----- RECORDS TO USE

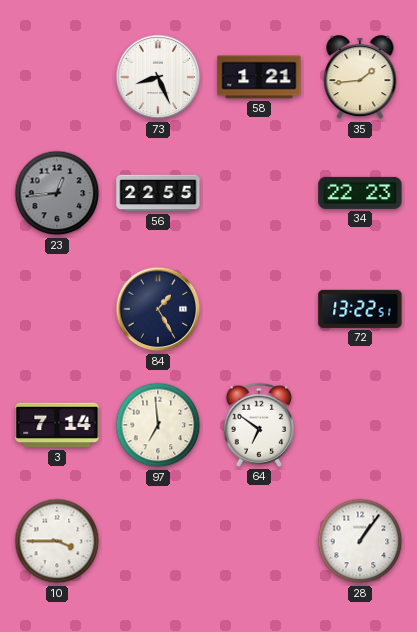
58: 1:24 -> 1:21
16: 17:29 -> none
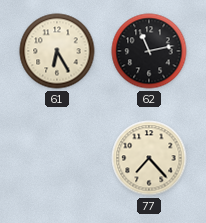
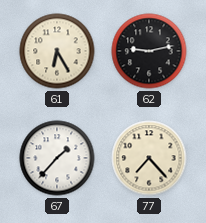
62: 11:13 -> 9:13
67: none -> 1:37
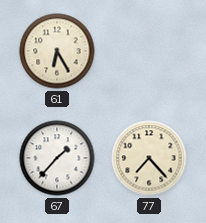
62: 9:13 -> none
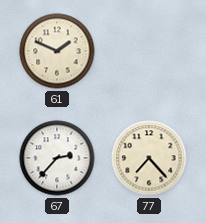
61: 6:25 -> 1:49
67: 1:37 -> 2:37
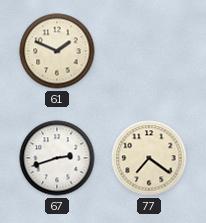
67: 2:37 -> 2:42
77: 7:23 -> 7:21
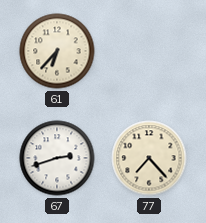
61: 1:49 -> 6:37
77: 7:21 -> 7:23
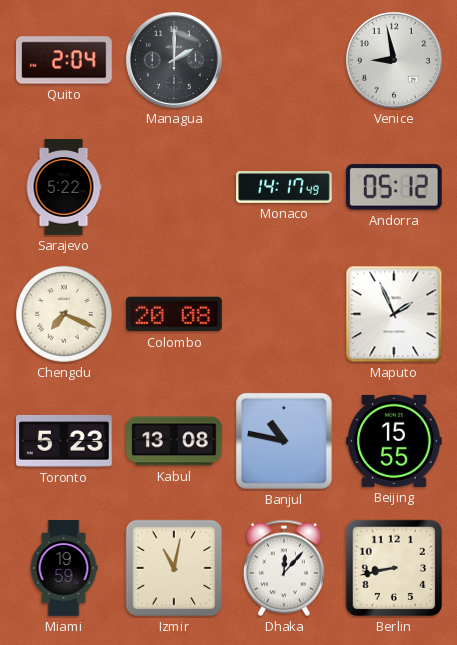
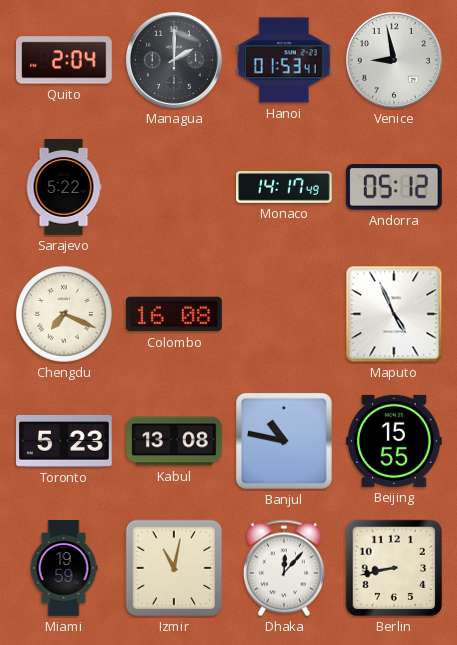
Hanoi: none -> 01:53
Colombo: 20:08 -> 16:08
Maputo: 1:56 -> 4:56
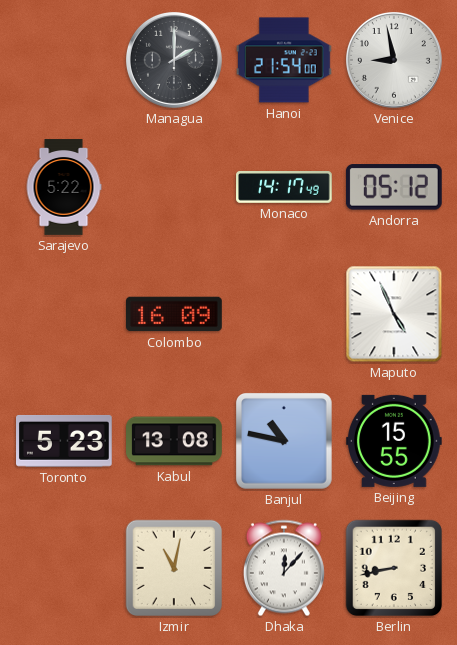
Quito: 2:04 -> none
Hanoi: 01:53 -> 21:54
Chengdu: 7:19 -> none
Colombo: 16:08 -> 16:09
Miami: 19:59 -> none
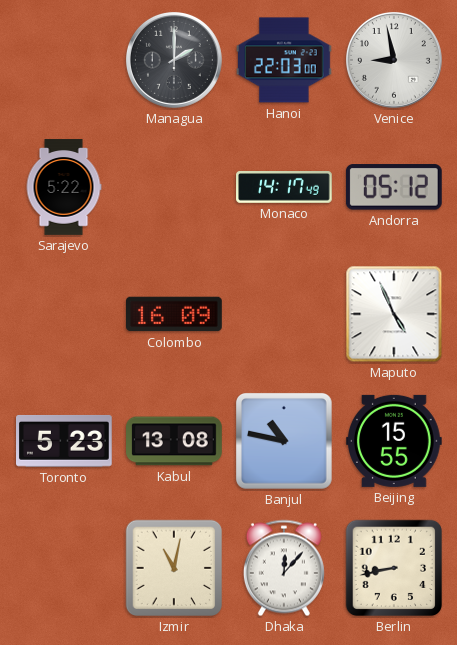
Hanoi: 21:54 -> 22:03
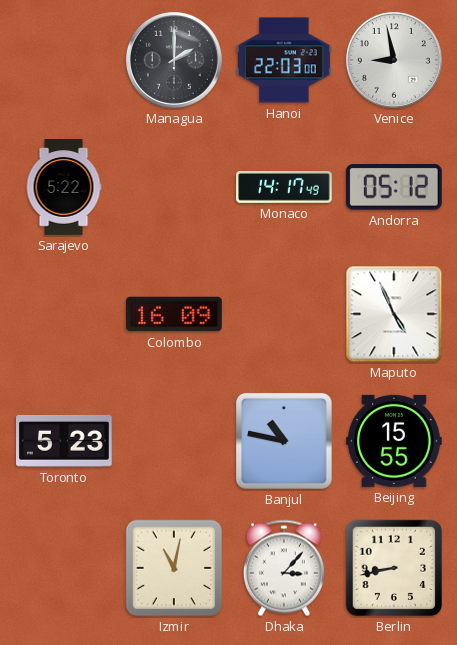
Kabul: 13:08 -> none
Dhaka: 12:07 -> 3:07
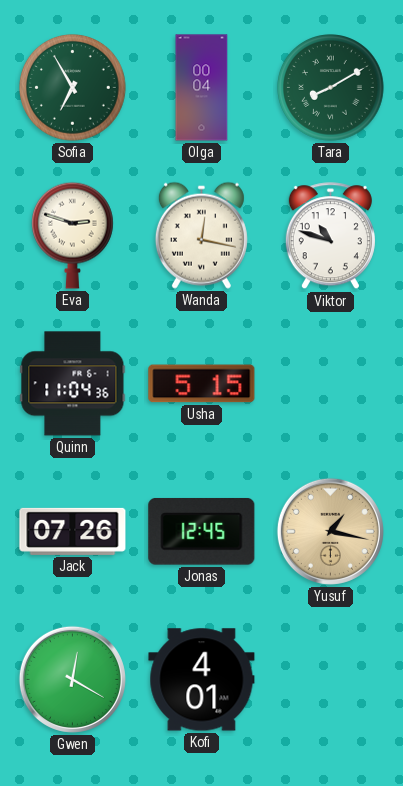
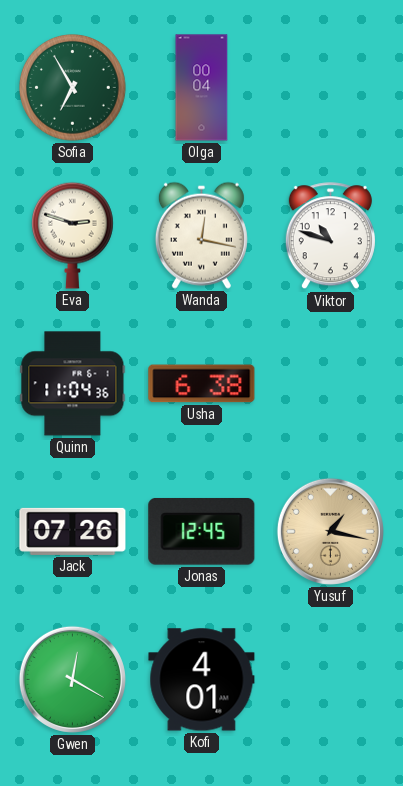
Tara: 8:10 -> none
Usha: 5:15 -> 6:38
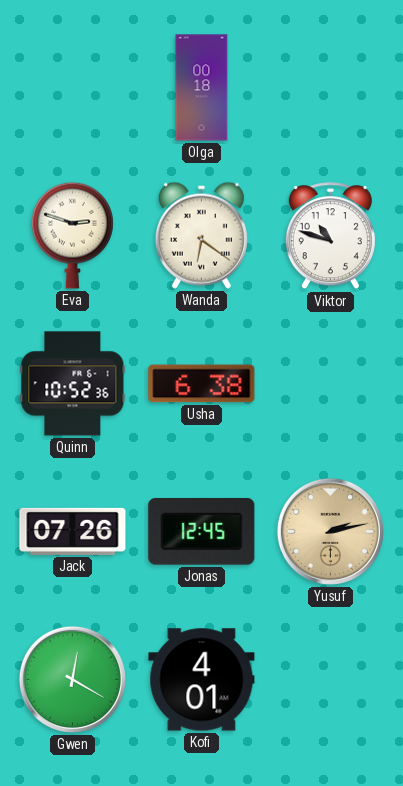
Sofia: 6:55 -> none
Olga: 00:04 -> 00:18
Wanda: 12:17 -> 6:21
Quinn: 11:04 -> 10:52
Yusuf: 1:17 -> 2:13
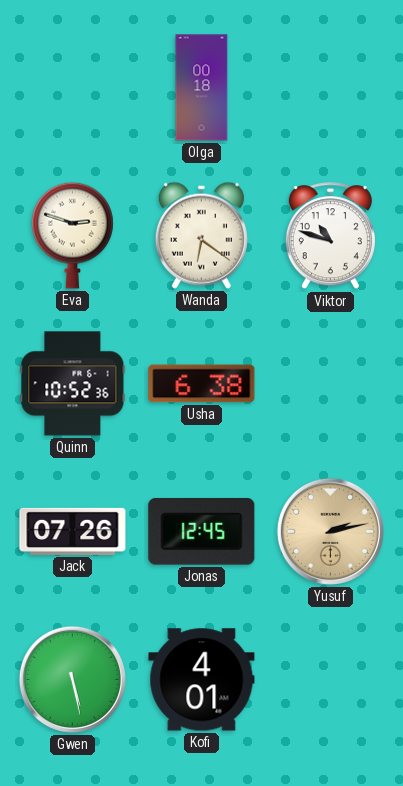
Gwen: 12:20 -> 5:28
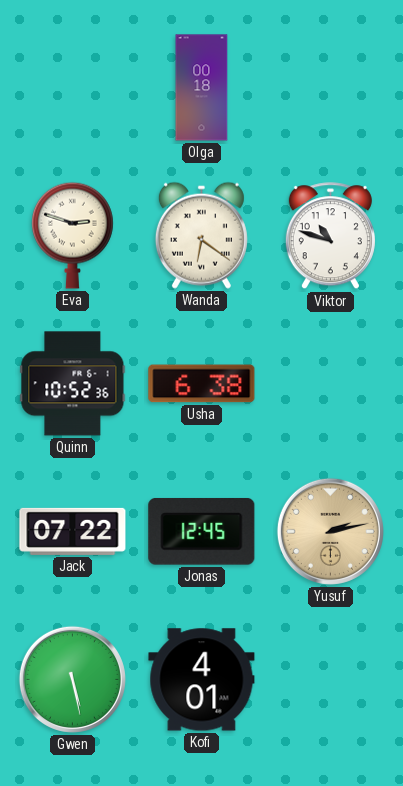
Jack: 07:26 -> 07:22
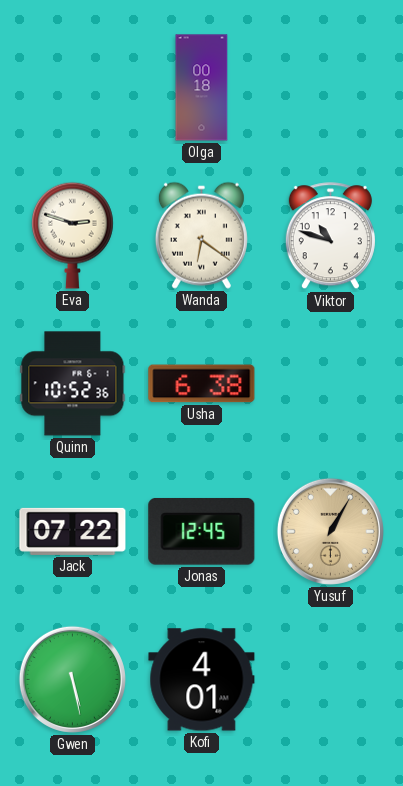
Yusuf: 2:13 -> 1:05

----------

> _SET EXERCISE_
Copy out all of the lines above word for word, leaving out the picture markers.

> _ANSWER TO THE EXERCISE_
58: 1:24 -> 1:21
16: 17:29 -> none
62: 11:13 -> 9:13
67: none -> 1:37
62: 9:13 -> none
61: 6:25 -> 1:49
67: 1:37 -> 2:37
67: 2:37 -> 2:42
77: 7:23 -> 7:21
61: 1:49 -> 6:37
77: 7:21 -> 7:23
Hanoi: none -> 01:53
Colombo: 20:08 -> 16:08
Maputo: 1:56 -> 4:56
Quito: 2:04 -> none
Hanoi: 01:53 -> 21:54
Chengdu: 7:19 -> none
Colombo: 16:08 -> 16:09
Miami: 19:59 -> none
Hanoi: 21:54 -> 22:03
Kabul: 13:08 -> none
Dhaka: 12:07 -> 3:07
Tara: 8:10 -> none
Usha: 5:15 -> 6:38
Sofia: 6:55 -> none
Olga: 00:04 -> 00:18
Wanda: 12:17 -> 6:21
Quinn: 11:04 -> 10:52
Yusuf: 1:17 -> 2:13
Gwen: 12:20 -> 5:28
Jack: 07:26 -> 07:22
Yusuf: 2:13 -> 1:05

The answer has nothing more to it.